Apart from the pictures, the listing is to be returned exactly.

▸ DATASET EXTRACT
+ + + + + + +

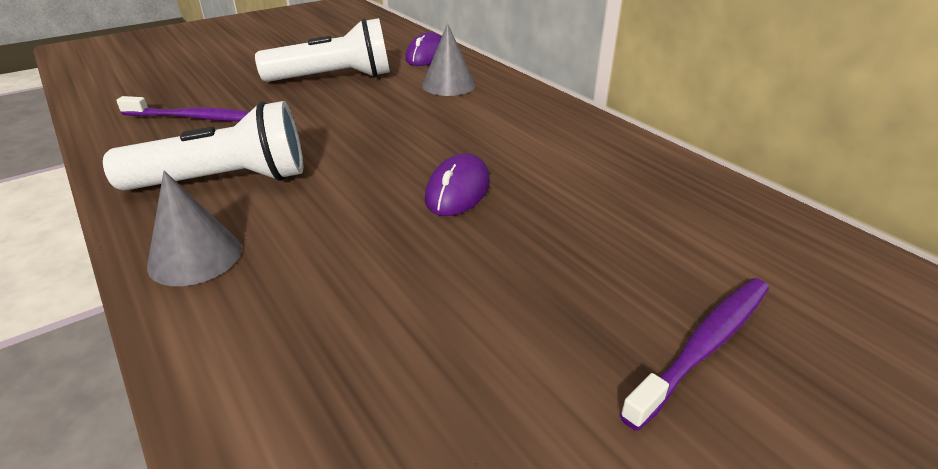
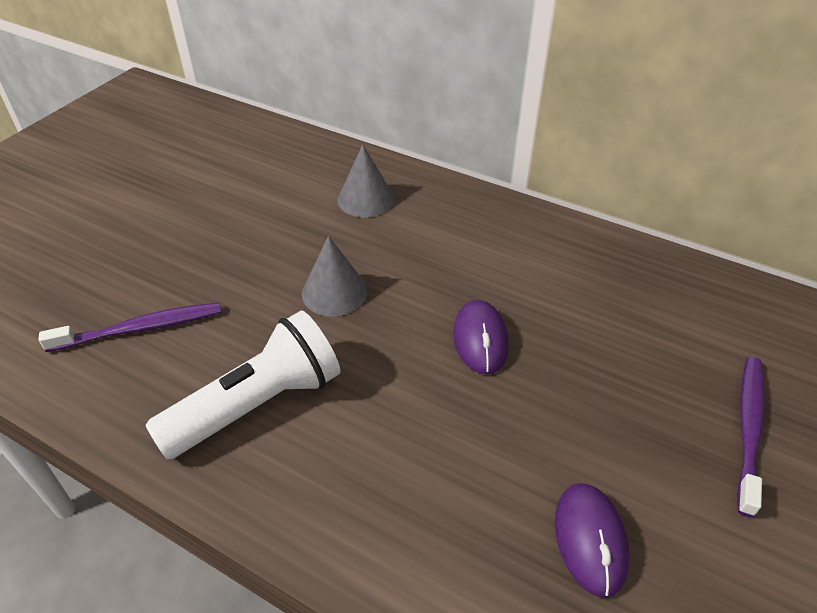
camera: 25 degrees left, 10 degrees up
(195, 257) = (318, 503): grey cone -> grey cone (334, 292)
(334, 78) = (238, 222): white flashlight -> none
(427, 56) = (308, 158): purple mouse -> purple mouse (590, 540)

+ + + + + + +

▸ WORKED SOLUTION
camera: 25 degrees left, 10 degrees up
(195, 257) = (318, 503): grey cone -> grey cone (334, 292)
(334, 78) = (238, 222): white flashlight -> none
(427, 56) = (308, 158): purple mouse -> purple mouse (590, 540)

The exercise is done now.